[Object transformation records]
━━━━━━━━━━━━━━━━━━━━━━━━━━━━━━

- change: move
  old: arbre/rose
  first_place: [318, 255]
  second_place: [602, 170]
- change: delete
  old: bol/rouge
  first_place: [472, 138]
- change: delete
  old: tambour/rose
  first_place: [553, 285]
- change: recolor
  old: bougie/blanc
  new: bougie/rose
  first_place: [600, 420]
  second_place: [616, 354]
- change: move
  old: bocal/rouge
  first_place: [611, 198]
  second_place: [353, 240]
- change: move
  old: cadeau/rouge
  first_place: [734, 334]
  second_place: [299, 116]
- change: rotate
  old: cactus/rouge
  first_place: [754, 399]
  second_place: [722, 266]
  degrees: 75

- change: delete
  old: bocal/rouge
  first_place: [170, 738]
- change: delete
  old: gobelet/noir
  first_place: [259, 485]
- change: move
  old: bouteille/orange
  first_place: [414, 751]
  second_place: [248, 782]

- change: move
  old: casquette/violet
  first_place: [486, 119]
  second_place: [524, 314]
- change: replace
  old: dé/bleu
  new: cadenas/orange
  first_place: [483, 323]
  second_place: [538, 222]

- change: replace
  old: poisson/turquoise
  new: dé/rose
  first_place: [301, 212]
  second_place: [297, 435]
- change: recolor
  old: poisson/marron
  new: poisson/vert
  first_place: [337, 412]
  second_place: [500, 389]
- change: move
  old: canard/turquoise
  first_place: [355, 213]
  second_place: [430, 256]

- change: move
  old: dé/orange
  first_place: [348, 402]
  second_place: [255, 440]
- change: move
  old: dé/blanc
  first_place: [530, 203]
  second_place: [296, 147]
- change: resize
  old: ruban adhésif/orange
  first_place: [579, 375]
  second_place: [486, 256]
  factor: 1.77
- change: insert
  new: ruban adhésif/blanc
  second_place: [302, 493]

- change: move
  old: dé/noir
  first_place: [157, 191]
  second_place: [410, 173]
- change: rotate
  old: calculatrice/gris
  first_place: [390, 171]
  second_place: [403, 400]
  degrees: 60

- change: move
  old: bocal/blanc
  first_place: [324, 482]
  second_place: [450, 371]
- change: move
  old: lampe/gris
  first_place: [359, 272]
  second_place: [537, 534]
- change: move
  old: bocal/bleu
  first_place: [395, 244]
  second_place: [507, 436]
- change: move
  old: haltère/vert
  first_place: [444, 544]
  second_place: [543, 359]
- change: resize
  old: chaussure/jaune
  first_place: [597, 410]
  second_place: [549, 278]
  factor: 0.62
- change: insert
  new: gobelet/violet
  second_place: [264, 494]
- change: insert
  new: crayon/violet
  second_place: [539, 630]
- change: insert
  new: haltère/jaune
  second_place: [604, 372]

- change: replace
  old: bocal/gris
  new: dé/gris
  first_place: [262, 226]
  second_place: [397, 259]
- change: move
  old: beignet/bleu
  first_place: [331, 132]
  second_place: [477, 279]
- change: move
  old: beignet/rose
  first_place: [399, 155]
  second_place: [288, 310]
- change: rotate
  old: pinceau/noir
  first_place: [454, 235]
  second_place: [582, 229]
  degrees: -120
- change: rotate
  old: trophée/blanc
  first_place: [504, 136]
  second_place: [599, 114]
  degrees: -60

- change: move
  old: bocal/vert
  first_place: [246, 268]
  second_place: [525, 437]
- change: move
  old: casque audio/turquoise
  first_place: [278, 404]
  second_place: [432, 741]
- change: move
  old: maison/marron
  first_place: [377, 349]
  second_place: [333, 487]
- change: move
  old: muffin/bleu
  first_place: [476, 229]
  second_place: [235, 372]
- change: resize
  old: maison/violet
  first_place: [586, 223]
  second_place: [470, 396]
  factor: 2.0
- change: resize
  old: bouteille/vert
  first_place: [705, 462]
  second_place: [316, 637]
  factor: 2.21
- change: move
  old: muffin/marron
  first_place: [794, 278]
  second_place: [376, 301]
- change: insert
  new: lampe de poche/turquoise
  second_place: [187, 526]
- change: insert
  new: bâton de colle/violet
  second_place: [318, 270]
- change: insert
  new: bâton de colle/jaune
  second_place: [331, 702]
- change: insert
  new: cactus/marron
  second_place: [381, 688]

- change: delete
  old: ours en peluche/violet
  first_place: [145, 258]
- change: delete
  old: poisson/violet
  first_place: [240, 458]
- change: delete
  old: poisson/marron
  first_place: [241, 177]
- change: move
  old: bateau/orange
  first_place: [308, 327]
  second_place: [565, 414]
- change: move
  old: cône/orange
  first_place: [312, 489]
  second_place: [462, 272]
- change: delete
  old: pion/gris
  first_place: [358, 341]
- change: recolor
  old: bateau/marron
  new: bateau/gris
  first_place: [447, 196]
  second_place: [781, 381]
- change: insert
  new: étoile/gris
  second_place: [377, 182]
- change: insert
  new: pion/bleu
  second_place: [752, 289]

━━━━━━━━━━━━━━━━━━━━━━━━━━━━━━

Without changing a word, print all of the entries above.

-- Written solution --
- change: move
  old: arbre/rose
  first_place: [318, 255]
  second_place: [602, 170]
- change: delete
  old: bol/rouge
  first_place: [472, 138]
- change: delete
  old: tambour/rose
  first_place: [553, 285]
- change: recolor
  old: bougie/blanc
  new: bougie/rose
  first_place: [600, 420]
  second_place: [616, 354]
- change: move
  old: bocal/rouge
  first_place: [611, 198]
  second_place: [353, 240]
- change: move
  old: cadeau/rouge
  first_place: [734, 334]
  second_place: [299, 116]
- change: rotate
  old: cactus/rouge
  first_place: [754, 399]
  second_place: [722, 266]
  degrees: 75

- change: delete
  old: bocal/rouge
  first_place: [170, 738]
- change: delete
  old: gobelet/noir
  first_place: [259, 485]
- change: move
  old: bouteille/orange
  first_place: [414, 751]
  second_place: [248, 782]

- change: move
  old: casquette/violet
  first_place: [486, 119]
  second_place: [524, 314]
- change: replace
  old: dé/bleu
  new: cadenas/orange
  first_place: [483, 323]
  second_place: [538, 222]

- change: replace
  old: poisson/turquoise
  new: dé/rose
  first_place: [301, 212]
  second_place: [297, 435]
- change: recolor
  old: poisson/marron
  new: poisson/vert
  first_place: [337, 412]
  second_place: [500, 389]
- change: move
  old: canard/turquoise
  first_place: [355, 213]
  second_place: [430, 256]

- change: move
  old: dé/orange
  first_place: [348, 402]
  second_place: [255, 440]
- change: move
  old: dé/blanc
  first_place: [530, 203]
  second_place: [296, 147]
- change: resize
  old: ruban adhésif/orange
  first_place: [579, 375]
  second_place: [486, 256]
  factor: 1.77
- change: insert
  new: ruban adhésif/blanc
  second_place: [302, 493]

- change: move
  old: dé/noir
  first_place: [157, 191]
  second_place: [410, 173]
- change: rotate
  old: calculatrice/gris
  first_place: [390, 171]
  second_place: [403, 400]
  degrees: 60

- change: move
  old: bocal/blanc
  first_place: [324, 482]
  second_place: [450, 371]
- change: move
  old: lampe/gris
  first_place: [359, 272]
  second_place: [537, 534]
- change: move
  old: bocal/bleu
  first_place: [395, 244]
  second_place: [507, 436]
- change: move
  old: haltère/vert
  first_place: [444, 544]
  second_place: [543, 359]
- change: resize
  old: chaussure/jaune
  first_place: [597, 410]
  second_place: [549, 278]
  factor: 0.62
- change: insert
  new: gobelet/violet
  second_place: [264, 494]
- change: insert
  new: crayon/violet
  second_place: [539, 630]
- change: insert
  new: haltère/jaune
  second_place: [604, 372]

- change: replace
  old: bocal/gris
  new: dé/gris
  first_place: [262, 226]
  second_place: [397, 259]
- change: move
  old: beignet/bleu
  first_place: [331, 132]
  second_place: [477, 279]
- change: move
  old: beignet/rose
  first_place: [399, 155]
  second_place: [288, 310]
- change: rotate
  old: pinceau/noir
  first_place: [454, 235]
  second_place: [582, 229]
  degrees: -120
- change: rotate
  old: trophée/blanc
  first_place: [504, 136]
  second_place: [599, 114]
  degrees: -60

- change: move
  old: bocal/vert
  first_place: [246, 268]
  second_place: [525, 437]
- change: move
  old: casque audio/turquoise
  first_place: [278, 404]
  second_place: [432, 741]
- change: move
  old: maison/marron
  first_place: [377, 349]
  second_place: [333, 487]
- change: move
  old: muffin/bleu
  first_place: [476, 229]
  second_place: [235, 372]
- change: resize
  old: maison/violet
  first_place: [586, 223]
  second_place: [470, 396]
  factor: 2.0
- change: resize
  old: bouteille/vert
  first_place: [705, 462]
  second_place: [316, 637]
  factor: 2.21
- change: move
  old: muffin/marron
  first_place: [794, 278]
  second_place: [376, 301]
- change: insert
  new: lampe de poche/turquoise
  second_place: [187, 526]
- change: insert
  new: bâton de colle/violet
  second_place: [318, 270]
- change: insert
  new: bâton de colle/jaune
  second_place: [331, 702]
- change: insert
  new: cactus/marron
  second_place: [381, 688]

- change: delete
  old: ours en peluche/violet
  first_place: [145, 258]
- change: delete
  old: poisson/violet
  first_place: [240, 458]
- change: delete
  old: poisson/marron
  first_place: [241, 177]
- change: move
  old: bateau/orange
  first_place: [308, 327]
  second_place: [565, 414]
- change: move
  old: cône/orange
  first_place: [312, 489]
  second_place: [462, 272]
- change: delete
  old: pion/gris
  first_place: [358, 341]
- change: recolor
  old: bateau/marron
  new: bateau/gris
  first_place: [447, 196]
  second_place: [781, 381]
- change: insert
  new: étoile/gris
  second_place: [377, 182]
- change: insert
  new: pion/bleu
  second_place: [752, 289]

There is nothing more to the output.